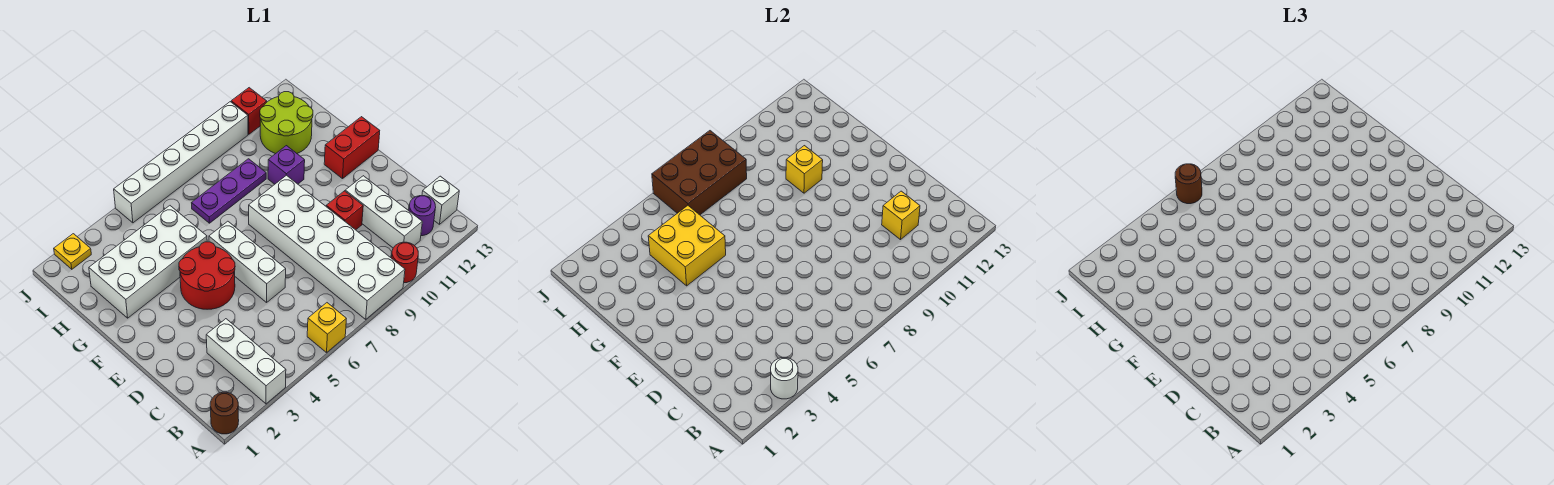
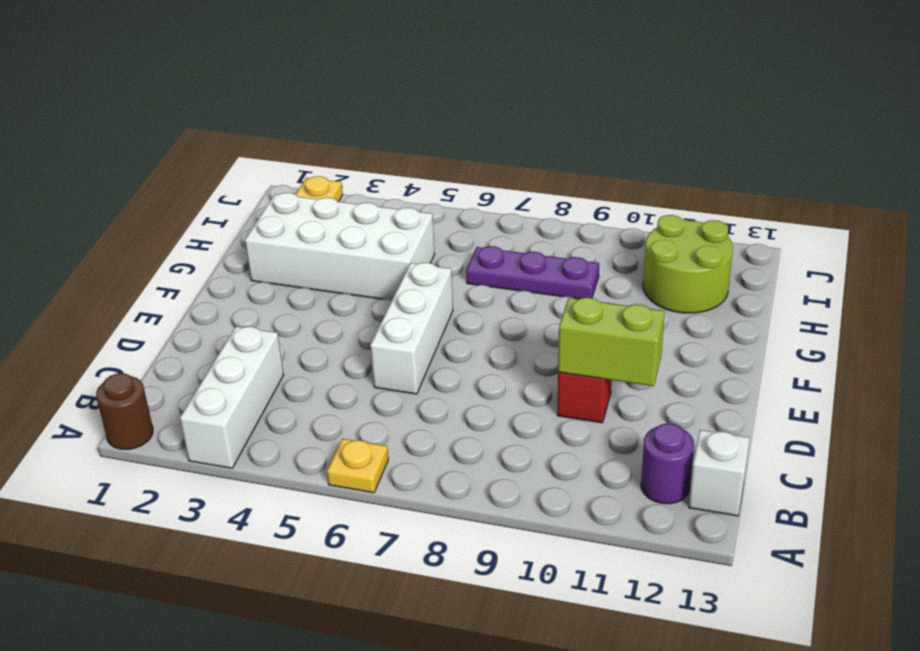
yellow plate A6 level 1 -> yellow brick A6 level 1
lime brick D10:D11 level 2 -> none
none -> white brick A8:F9 level 1
none -> red round brick A10 level 1
none -> white brick B11:D11 level 1

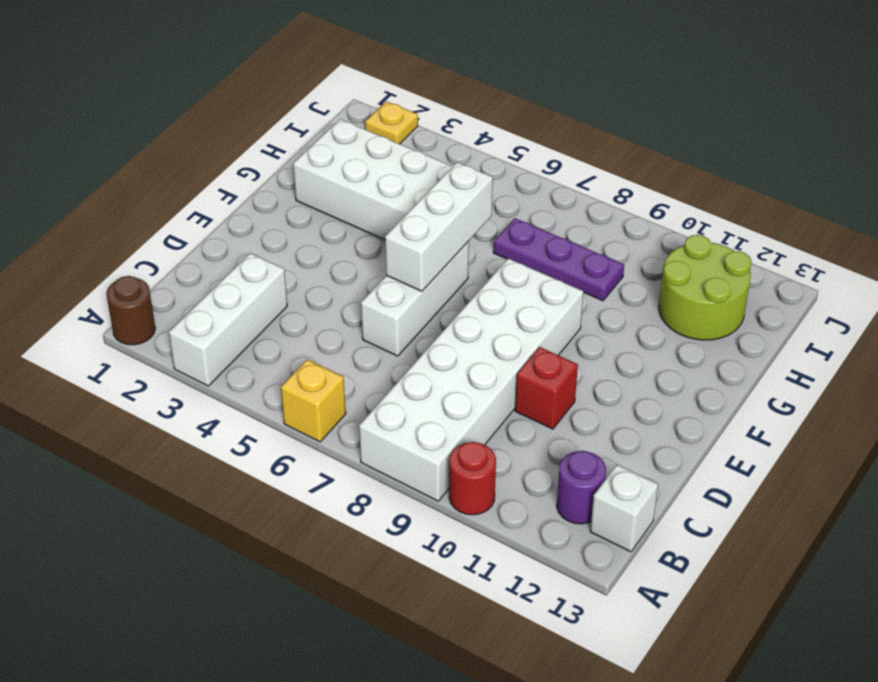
white brick E6:G6 level 2 -> white brick B11:D11 level 1
none -> red round brick E4:F5 level 1
none -> red brick F12:F13 level 1
none -> purple brick G10 level 1

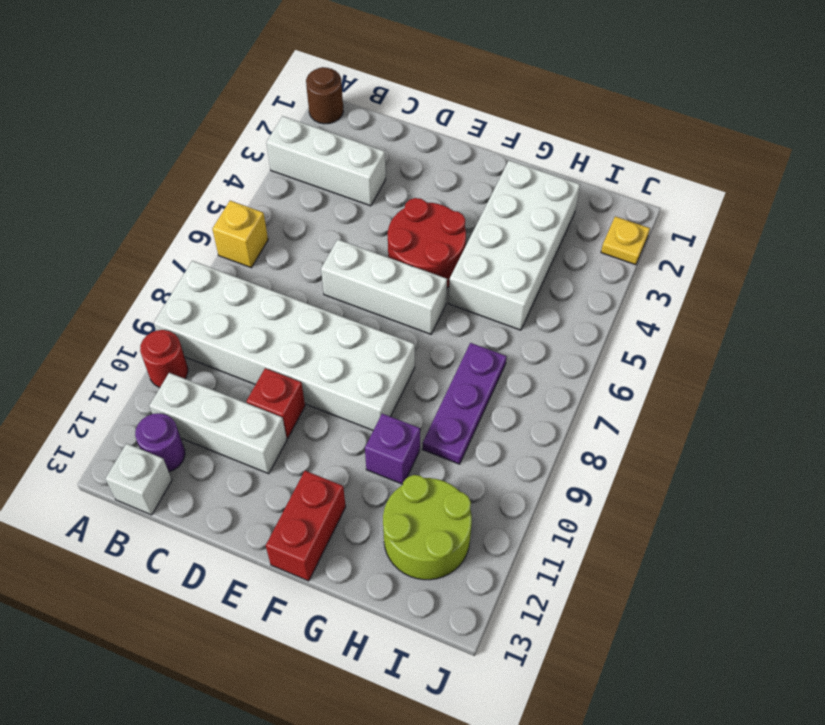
none -> white brick J5:J10 level 1
none -> red brick J11 level 1
none -> white round brick A3 level 2

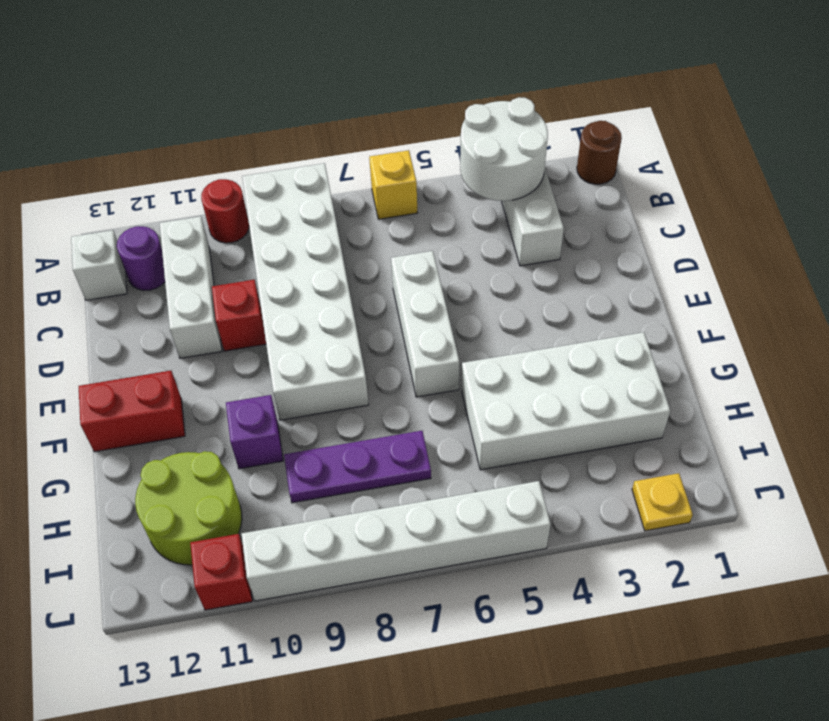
white round brick A3:B4 level 2 -> white round brick A3 level 2
none -> red round brick E4:F5 level 1
none -> yellow brick C11 level 2
none -> yellow brick G4:H5 level 2

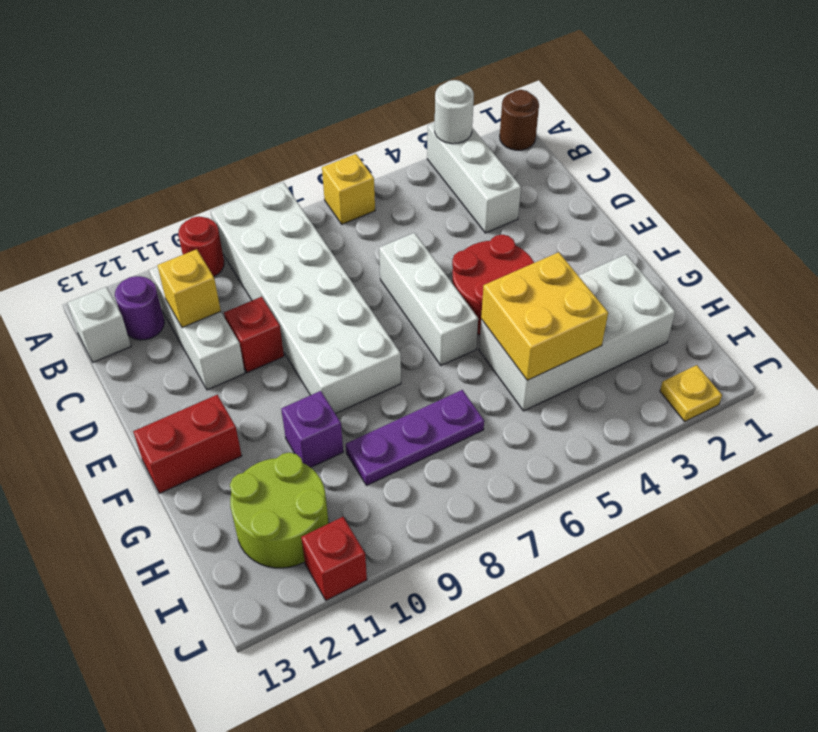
none -> white brick J5:J10 level 1
none -> yellow brick G10 level 2
none -> brown brick I6:J8 level 2

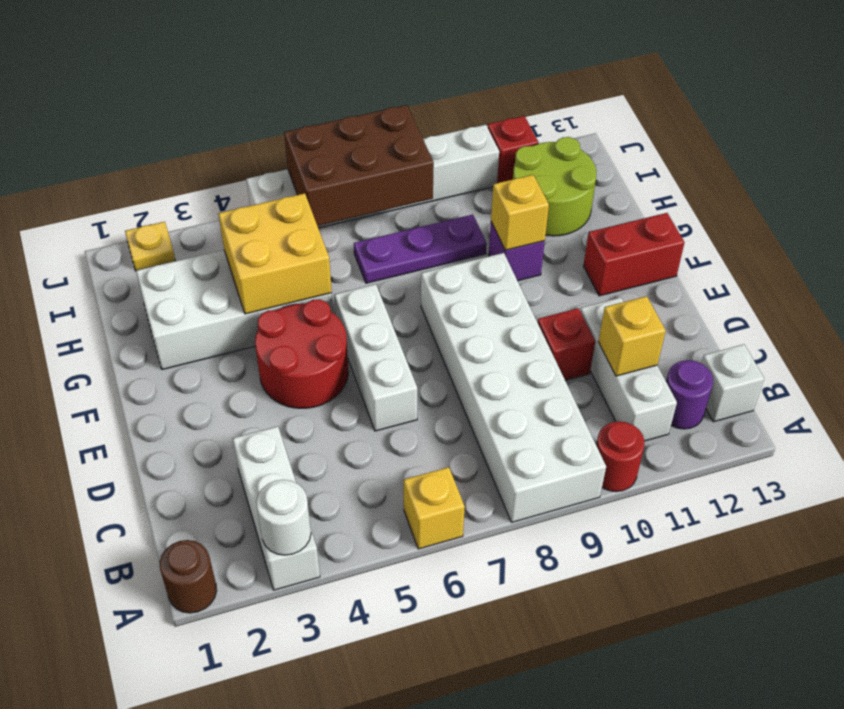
none -> brown round brick J6 level 3

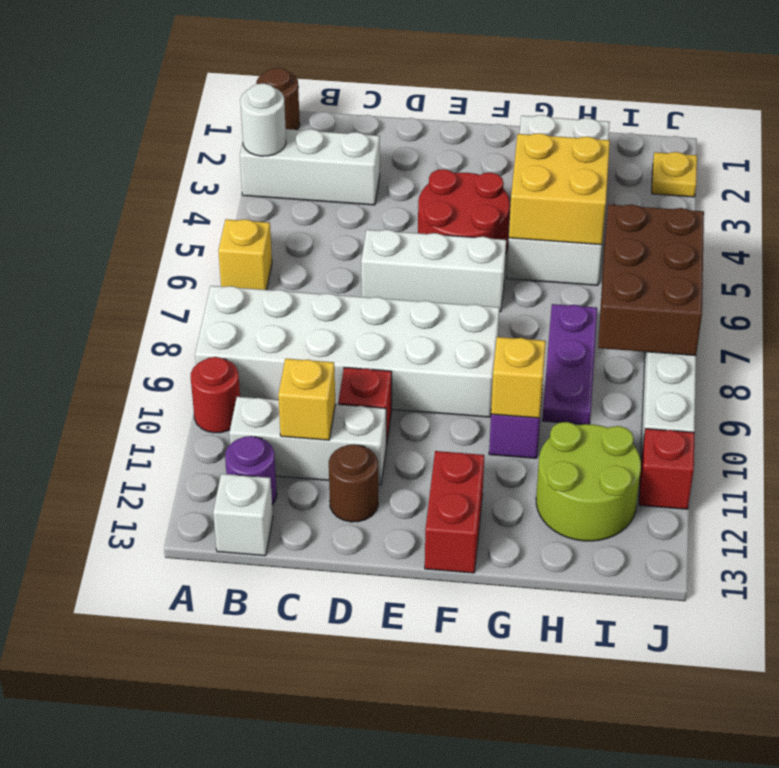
brown round brick D12 level 1 -> brown round brick J6 level 3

_Work task_
From the records above, write out exactly the lines that begin at the line with "lime brick D10:D11 level 2 -> none" and end at the line with "none -> yellow brick G4:H5 level 2". Pictures must not appear in the output.

_Response to the exercise_
lime brick D10:D11 level 2 -> none
none -> white brick A8:F9 level 1
none -> red round brick A10 level 1
none -> white brick B11:D11 level 1

white brick E6:G6 level 2 -> white brick B11:D11 level 1
none -> red round brick E4:F5 level 1
none -> red brick F12:F13 level 1
none -> purple brick G10 level 1

none -> white brick J5:J10 level 1
none -> red brick J11 level 1
none -> white round brick A3 level 2

white round brick A3:B4 level 2 -> white round brick A3 level 2
none -> red round brick E4:F5 level 1
none -> yellow brick C11 level 2
none -> yellow brick G4:H5 level 2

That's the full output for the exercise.